**WHAT THE TASK REQUIRES**
Print every record exactly, with nothing added or left out.

[Object tracking data]

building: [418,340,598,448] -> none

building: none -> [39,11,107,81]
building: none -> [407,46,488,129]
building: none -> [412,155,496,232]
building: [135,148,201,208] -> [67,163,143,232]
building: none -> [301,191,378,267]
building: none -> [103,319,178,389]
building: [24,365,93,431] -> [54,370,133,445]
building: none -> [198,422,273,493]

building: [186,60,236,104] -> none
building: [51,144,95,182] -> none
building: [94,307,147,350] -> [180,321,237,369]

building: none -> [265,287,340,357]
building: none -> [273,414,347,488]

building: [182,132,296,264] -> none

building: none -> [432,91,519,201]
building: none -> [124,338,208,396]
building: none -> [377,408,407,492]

**ANSWER SECTION**
building: [418,340,598,448] -> none

building: none -> [39,11,107,81]
building: none -> [407,46,488,129]
building: none -> [412,155,496,232]
building: [135,148,201,208] -> [67,163,143,232]
building: none -> [301,191,378,267]
building: none -> [103,319,178,389]
building: [24,365,93,431] -> [54,370,133,445]
building: none -> [198,422,273,493]

building: [186,60,236,104] -> none
building: [51,144,95,182] -> none
building: [94,307,147,350] -> [180,321,237,369]

building: none -> [265,287,340,357]
building: none -> [273,414,347,488]

building: [182,132,296,264] -> none

building: none -> [432,91,519,201]
building: none -> [124,338,208,396]
building: none -> [377,408,407,492]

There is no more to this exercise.